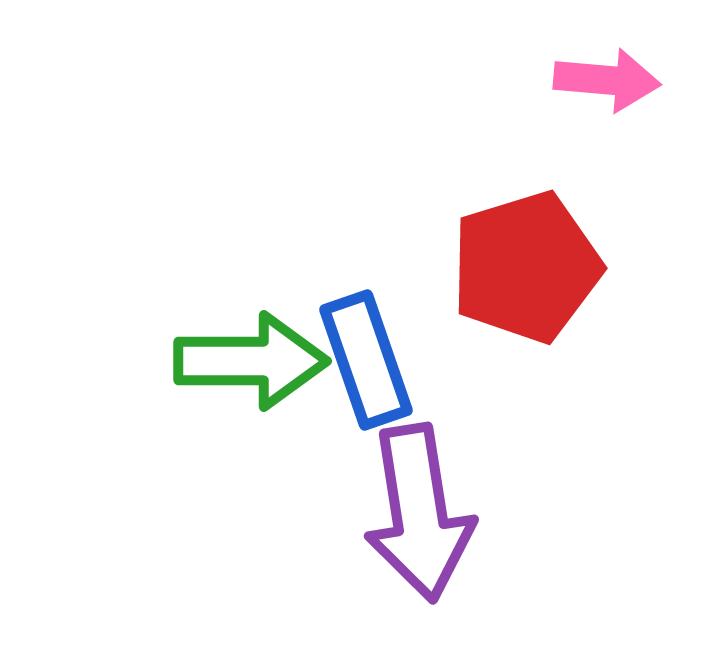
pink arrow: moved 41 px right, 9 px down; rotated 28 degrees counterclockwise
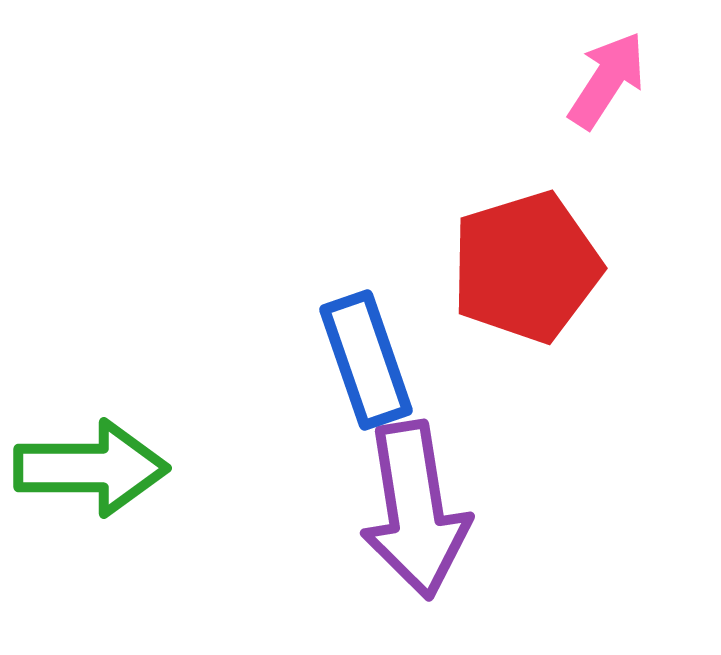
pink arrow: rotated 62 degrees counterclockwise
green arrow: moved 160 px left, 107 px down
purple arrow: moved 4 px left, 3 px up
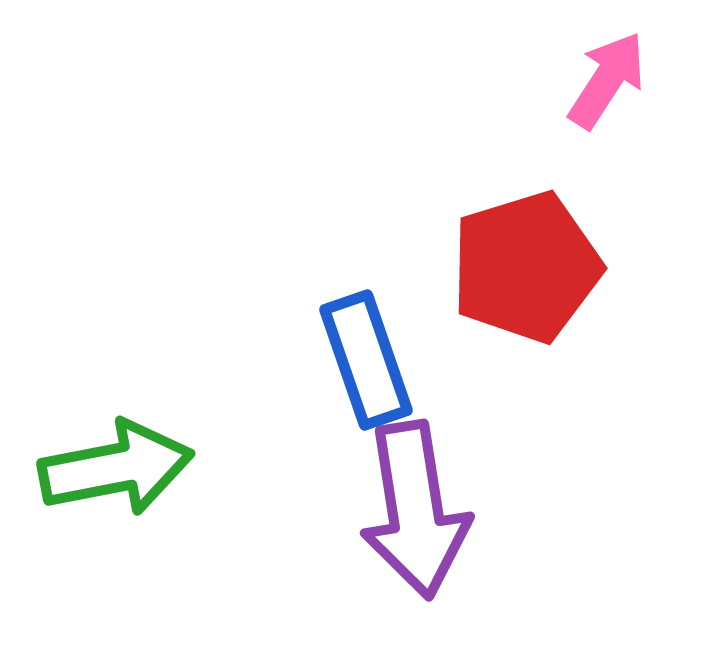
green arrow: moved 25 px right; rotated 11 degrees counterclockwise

Exercise requirements:
Return every movement and rotation line from the entries above verbatim and in their original order, leaving out the pictures.

Task answer:
pink arrow: moved 41 px right, 9 px down; rotated 28 degrees counterclockwise
pink arrow: rotated 62 degrees counterclockwise
green arrow: moved 160 px left, 107 px down
purple arrow: moved 4 px left, 3 px up
green arrow: moved 25 px right; rotated 11 degrees counterclockwise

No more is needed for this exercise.